- [Data under study]:
——————

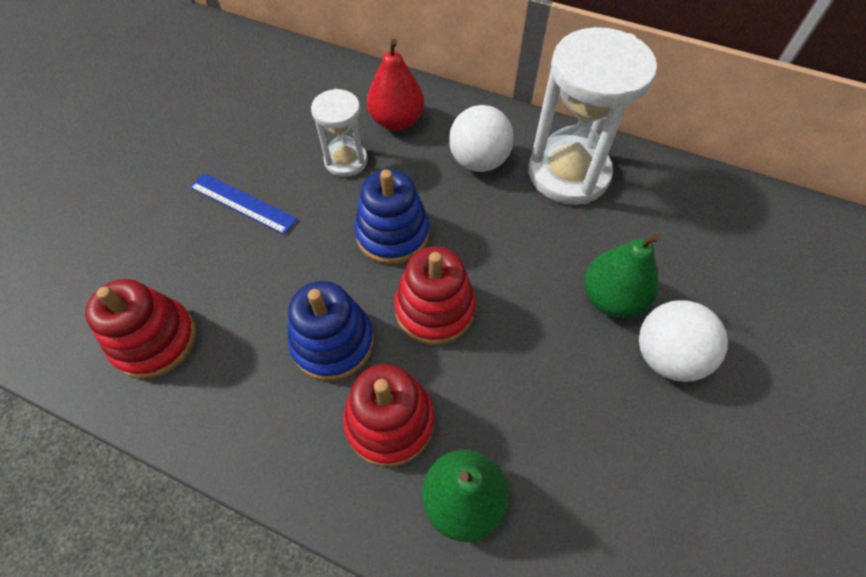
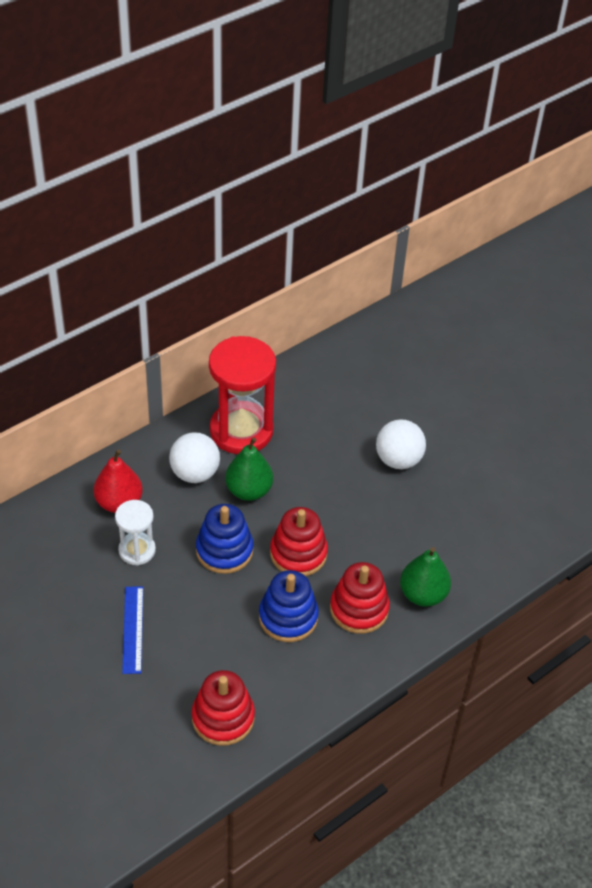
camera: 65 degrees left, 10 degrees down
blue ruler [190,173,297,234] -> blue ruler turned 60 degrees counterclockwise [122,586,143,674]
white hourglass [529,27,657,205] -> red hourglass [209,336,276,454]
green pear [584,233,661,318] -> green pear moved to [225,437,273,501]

——————

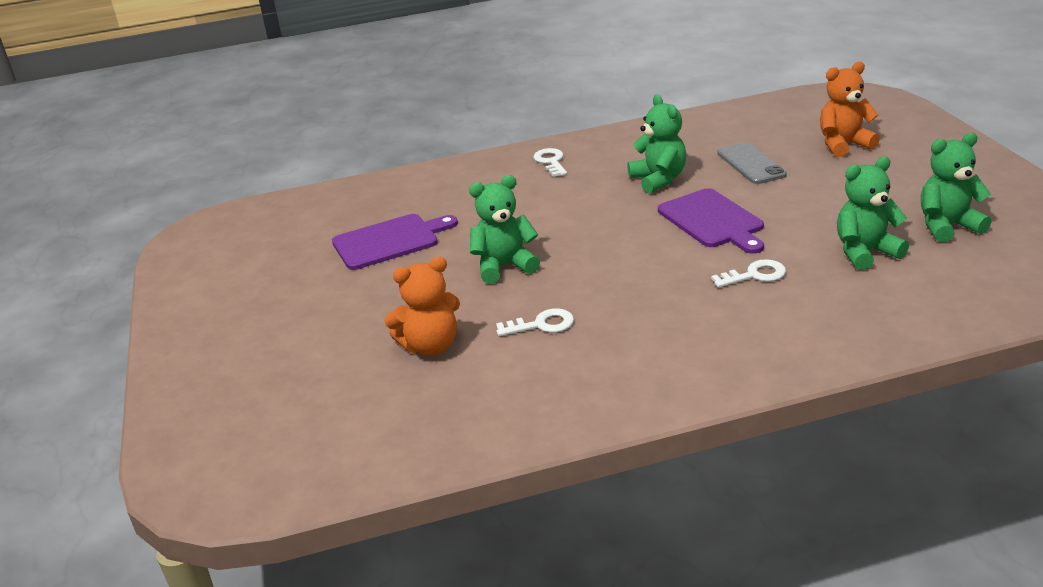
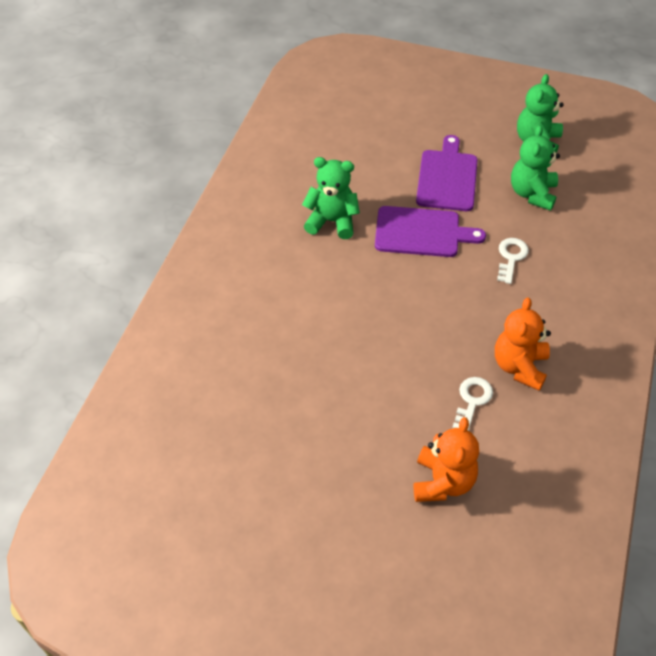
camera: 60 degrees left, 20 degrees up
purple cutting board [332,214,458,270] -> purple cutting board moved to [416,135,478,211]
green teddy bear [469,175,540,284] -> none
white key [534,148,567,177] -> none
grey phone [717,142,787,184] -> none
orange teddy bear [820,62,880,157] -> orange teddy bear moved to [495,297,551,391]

——————

- [Task instructions]:
Return only the lines between the one holding "purple cutting board [332,214,458,270]" and the one holding "orange teddy bear [820,62,880,157]", inclusive, exactly as they appear above.

- [Task answer]:
purple cutting board [332,214,458,270] -> purple cutting board moved to [416,135,478,211]
green teddy bear [469,175,540,284] -> none
white key [534,148,567,177] -> none
grey phone [717,142,787,184] -> none
orange teddy bear [820,62,880,157] -> orange teddy bear moved to [495,297,551,391]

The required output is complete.